──────── DATA TO USE

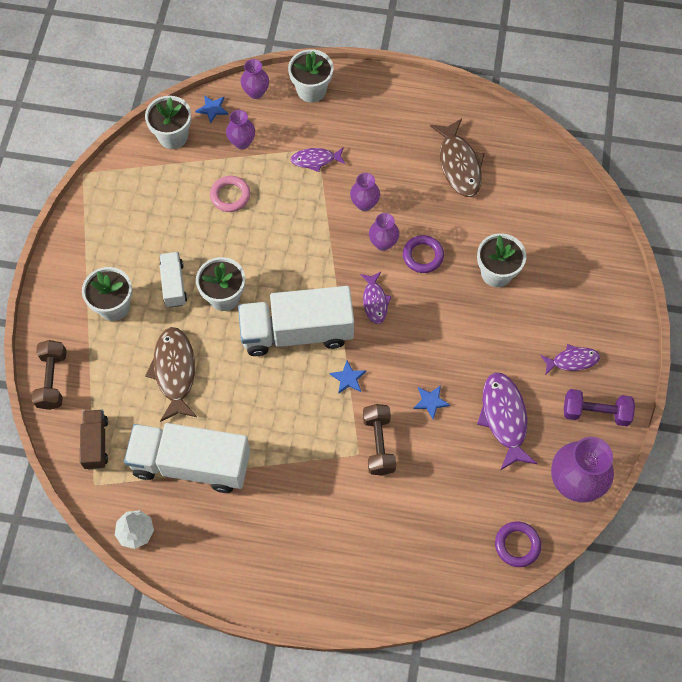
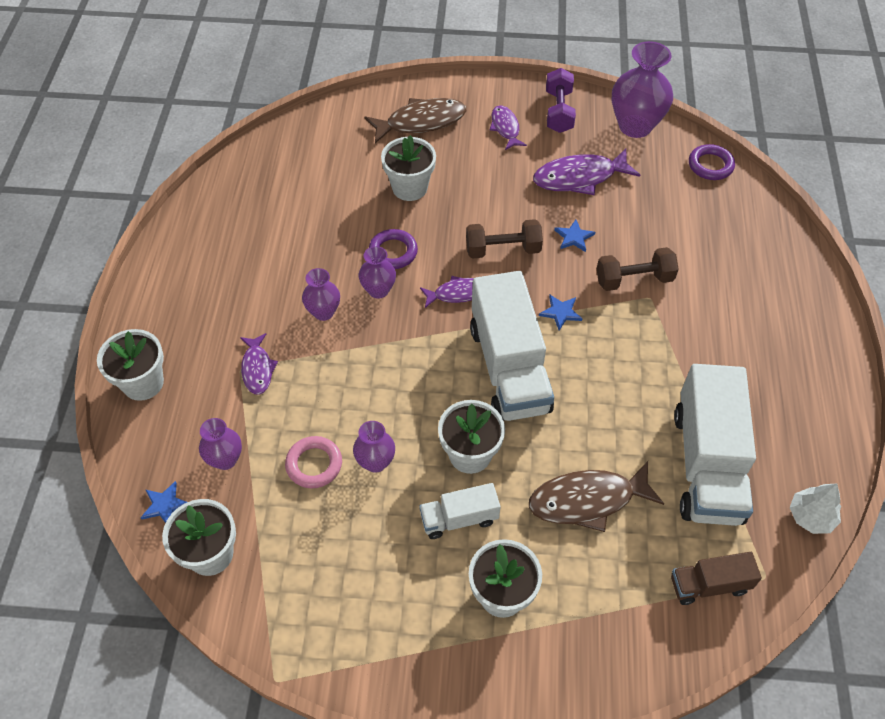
camera: 95 degrees left, 10 degrees down
(53, 380) = (631, 662): brown dumbbell -> brown dumbbell (503, 249)
(256, 92) = (140, 451): purple vase -> purple vase (375, 462)
(459, 164) = (267, 224): brown fish -> brown fish (421, 122)

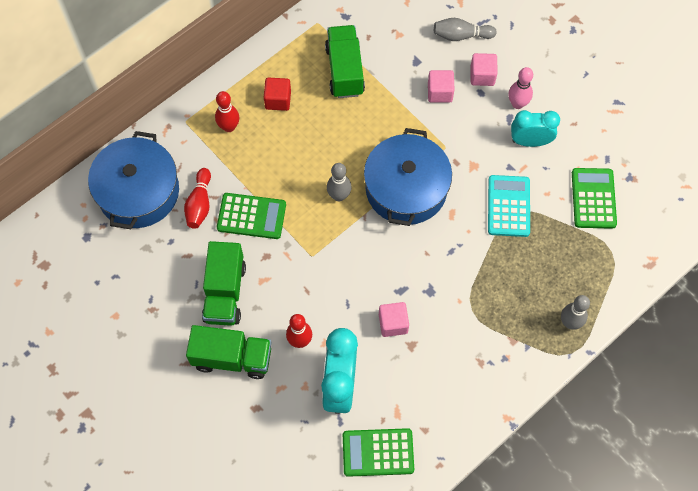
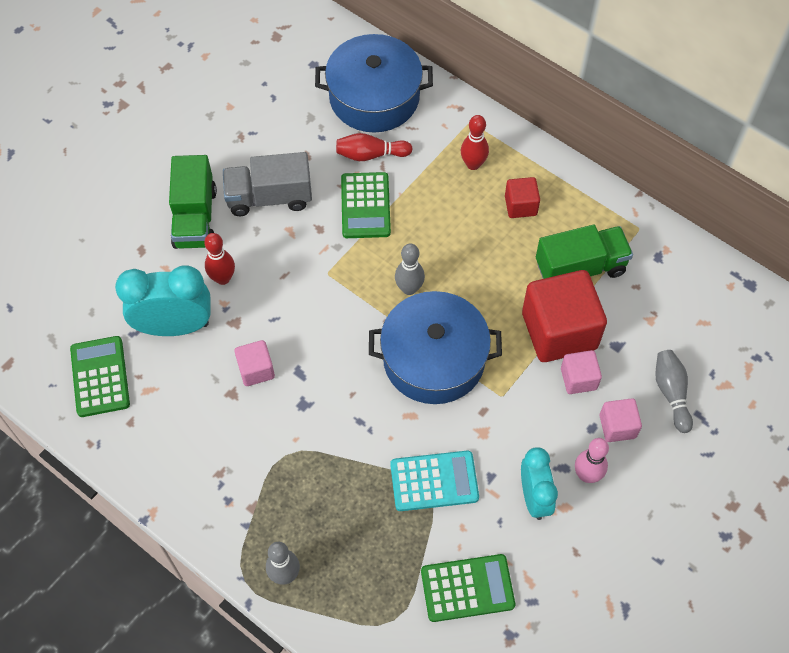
camera: 80 degrees right, 5 degrees down
(225, 292) = (269, 197): green truck -> grey truck
(397, 97) = (559, 331): none -> red cube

────────────────

EXERCISE DETAILS:
Line by line, return the listing above exactly, leaving out its pictures.

EXERCISE ANSWER:
camera: 95 degrees left, 10 degrees down
(53, 380) = (631, 662): brown dumbbell -> brown dumbbell (503, 249)
(256, 92) = (140, 451): purple vase -> purple vase (375, 462)
(459, 164) = (267, 224): brown fish -> brown fish (421, 122)

camera: 80 degrees right, 5 degrees down
(225, 292) = (269, 197): green truck -> grey truck
(397, 97) = (559, 331): none -> red cube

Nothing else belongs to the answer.